> EXERCISE
What lines in the material hold the string "Schneidebrett"? Return every one of them.

> SUPPLIED DATA
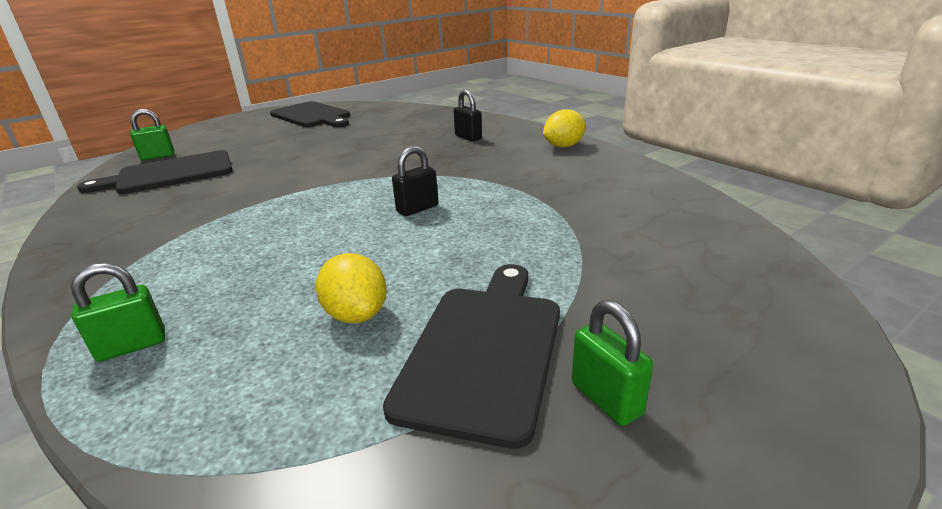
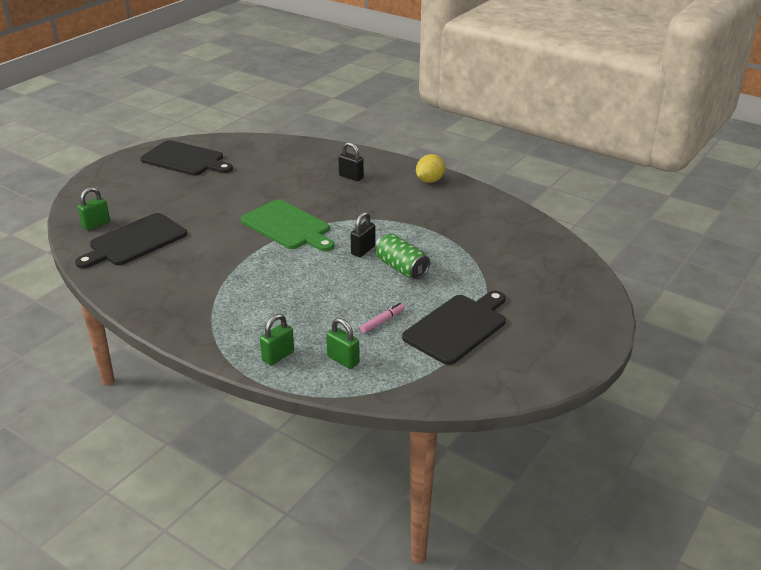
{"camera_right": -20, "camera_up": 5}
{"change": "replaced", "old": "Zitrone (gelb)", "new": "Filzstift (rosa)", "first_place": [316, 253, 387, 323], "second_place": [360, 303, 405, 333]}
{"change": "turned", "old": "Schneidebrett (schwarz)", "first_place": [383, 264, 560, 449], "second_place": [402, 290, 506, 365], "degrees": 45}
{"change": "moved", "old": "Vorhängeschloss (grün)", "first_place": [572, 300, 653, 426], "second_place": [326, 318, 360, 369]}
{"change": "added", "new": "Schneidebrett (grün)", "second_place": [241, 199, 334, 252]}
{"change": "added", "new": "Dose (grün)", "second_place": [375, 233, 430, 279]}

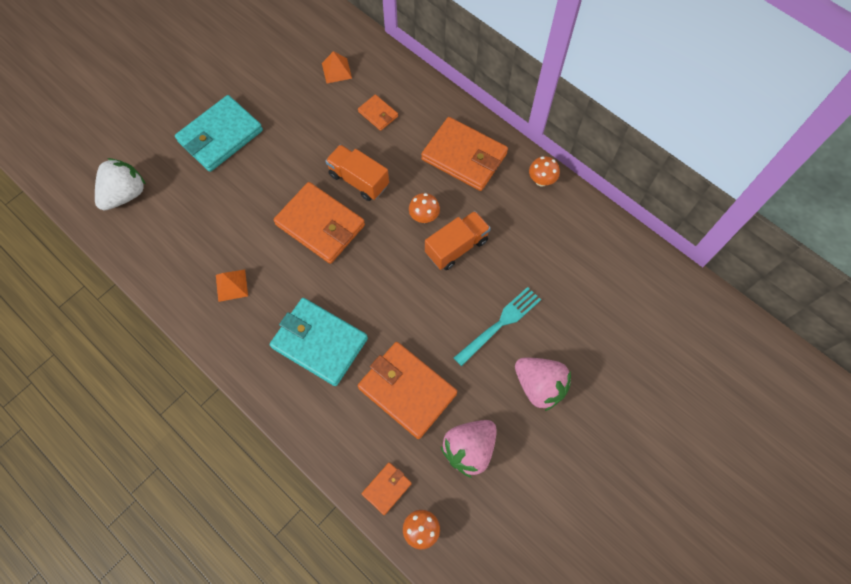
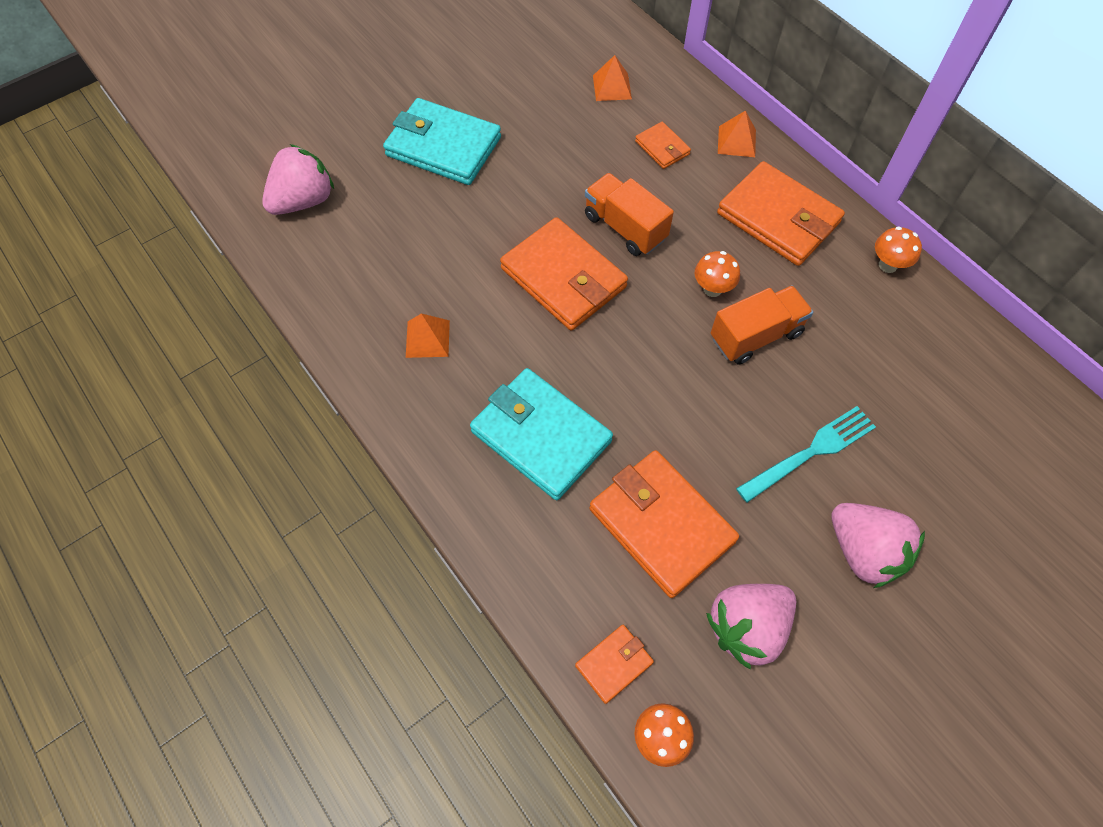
{"camera_right": 10, "camera_up": -5}
{"change": "recoloured", "old": "Erdbeere (weiß)", "new": "Erdbeere (rosa)", "first_place": [95, 158, 146, 210], "second_place": [262, 144, 334, 215]}
{"change": "turned", "old": "Geldbörse (türkis)", "first_place": [175, 95, 263, 172], "second_place": [383, 98, 501, 185], "degrees": 60}
{"change": "added", "new": "Pyramide (orange)", "second_place": [718, 110, 756, 157]}

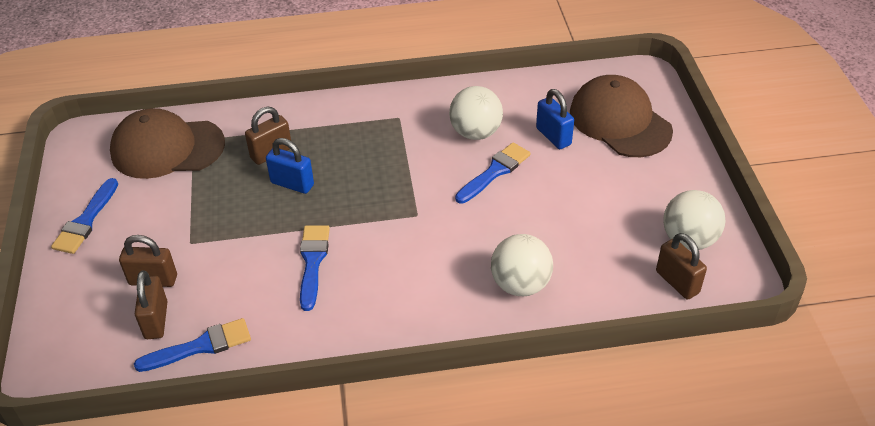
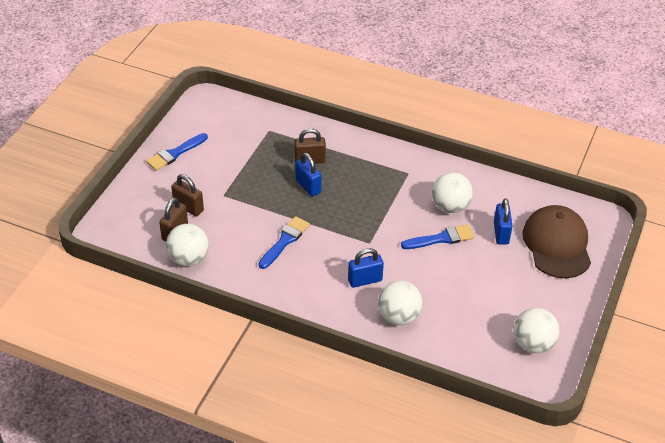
{"camera_right": 30, "camera_up": 0}
{"change": "removed", "old": "Kappe (braun)", "first_place": [110, 108, 225, 179]}
{"change": "replaced", "old": "Pinsel (blau)", "new": "Ball (weiß)", "first_place": [134, 318, 251, 372], "second_place": [166, 224, 209, 266]}
{"change": "removed", "old": "Vorhängeschloss (braun)", "first_place": [656, 233, 707, 299]}
{"change": "added", "new": "Vorhängeschloss (blau)", "second_place": [348, 248, 384, 288]}

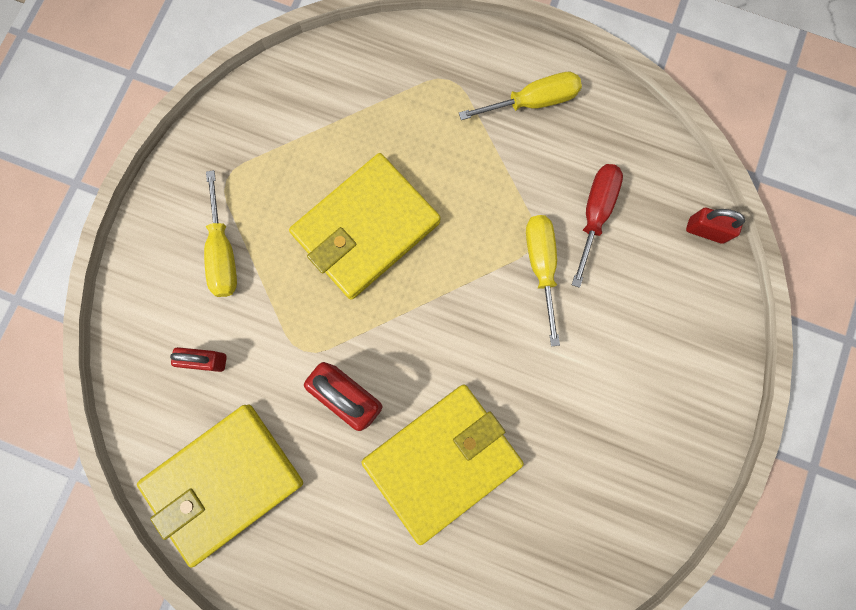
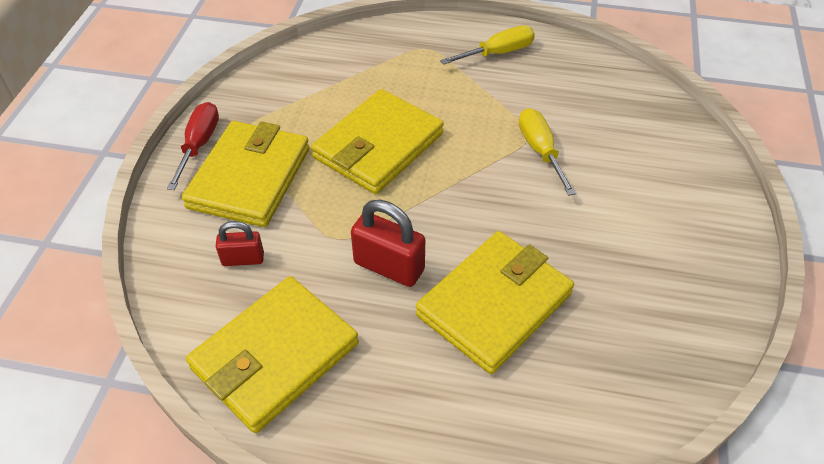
{"camera_right": -10, "camera_up": -30}
{"change": "replaced", "old": "Schraubenzieher (gelb)", "new": "Geldbörse (gelb)", "first_place": [204, 170, 237, 297], "second_place": [182, 121, 309, 227]}
{"change": "moved", "old": "Schraubenzieher (rot)", "first_place": [572, 164, 623, 288], "second_place": [167, 102, 219, 190]}
{"change": "removed", "old": "Vorhängeschloss (rot)", "first_place": [686, 208, 745, 244]}

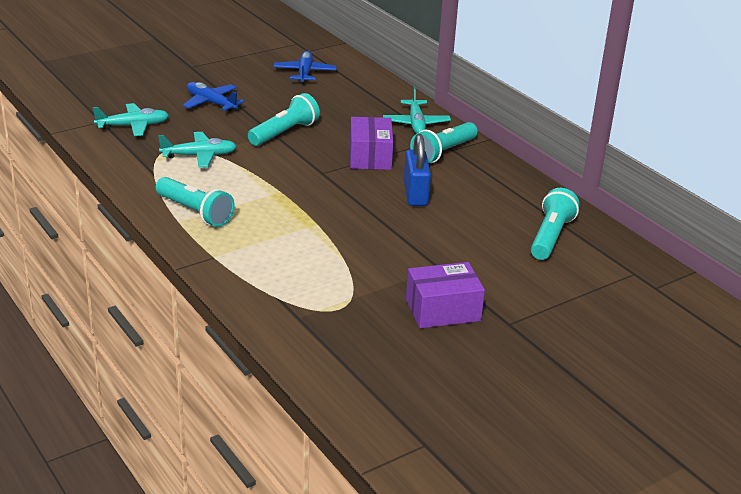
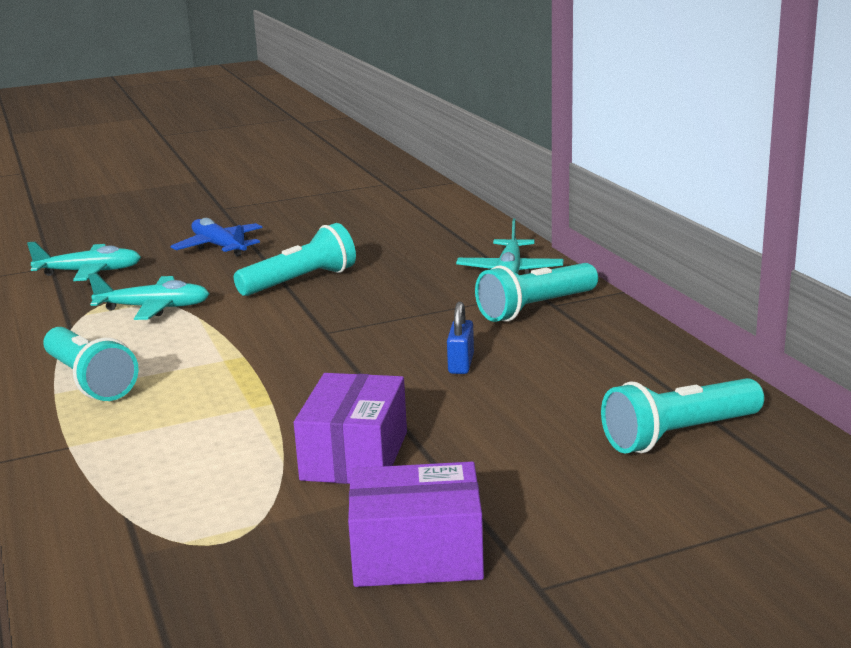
{"camera_right": 15, "camera_up": -10}
{"change": "removed", "old": "Flugzeug (blau)", "first_place": [274, 51, 337, 84]}
{"change": "moved", "old": "Schachtel (lila)", "first_place": [350, 117, 393, 170], "second_place": [294, 373, 407, 484]}
{"change": "resized", "old": "Vorhängeschloss (blau)", "first_place": [404, 134, 431, 206], "second_place": [447, 302, 474, 374], "factor": 0.59}
{"change": "turned", "old": "Taschenlampe (türkis)", "first_place": [531, 188, 580, 260], "second_place": [601, 378, 764, 454], "degrees": -150}

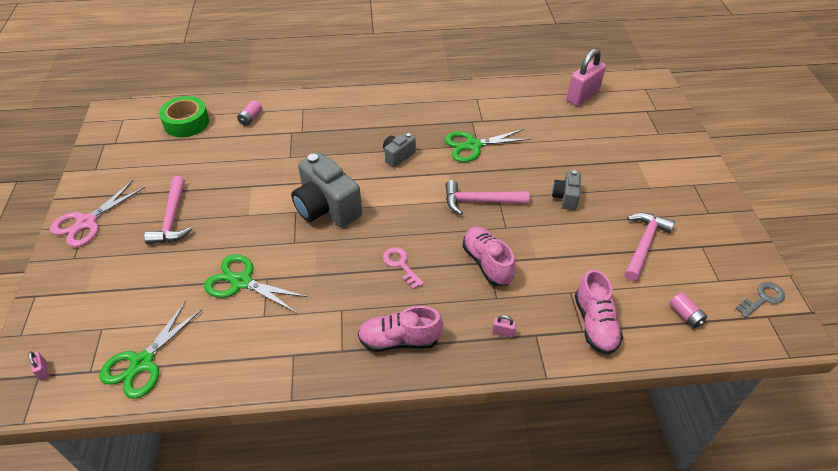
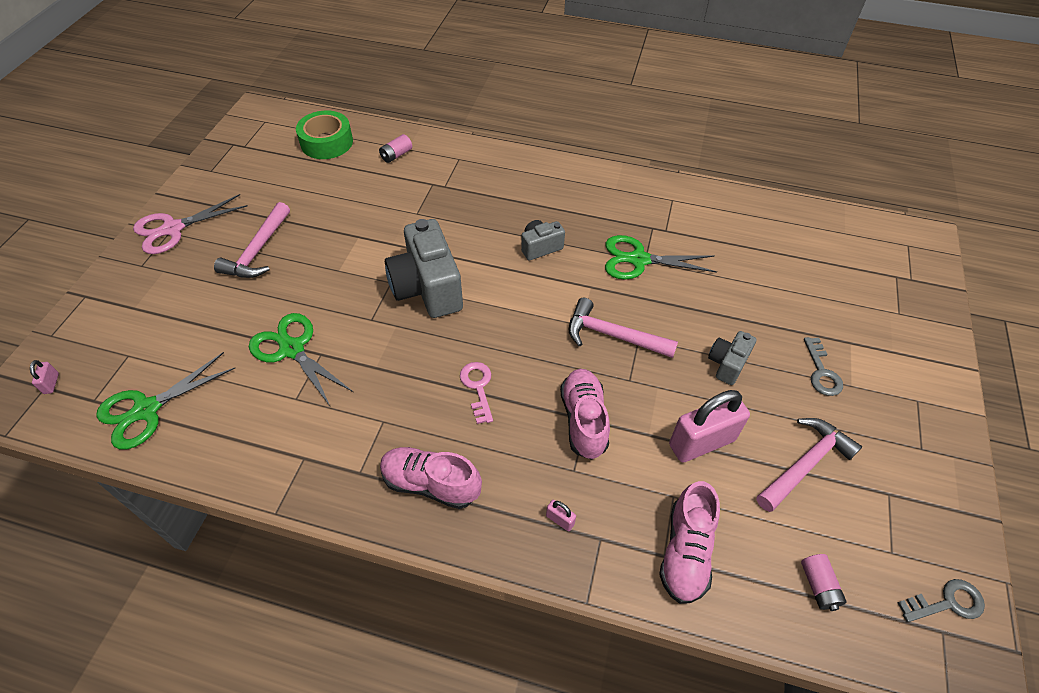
{"camera_right": 20, "camera_up": 5}
{"change": "moved", "old": "Vorhängeschloss (rosa)", "first_place": [567, 49, 606, 106], "second_place": [669, 390, 750, 463]}
{"change": "added", "new": "Schlüssel (grau)", "second_place": [804, 337, 843, 396]}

> RESULT OF THIS EXERCISE
{"change": "turned", "old": "Schneidebrett (schwarz)", "first_place": [383, 264, 560, 449], "second_place": [402, 290, 506, 365], "degrees": 45}
{"change": "added", "new": "Schneidebrett (grün)", "second_place": [241, 199, 334, 252]}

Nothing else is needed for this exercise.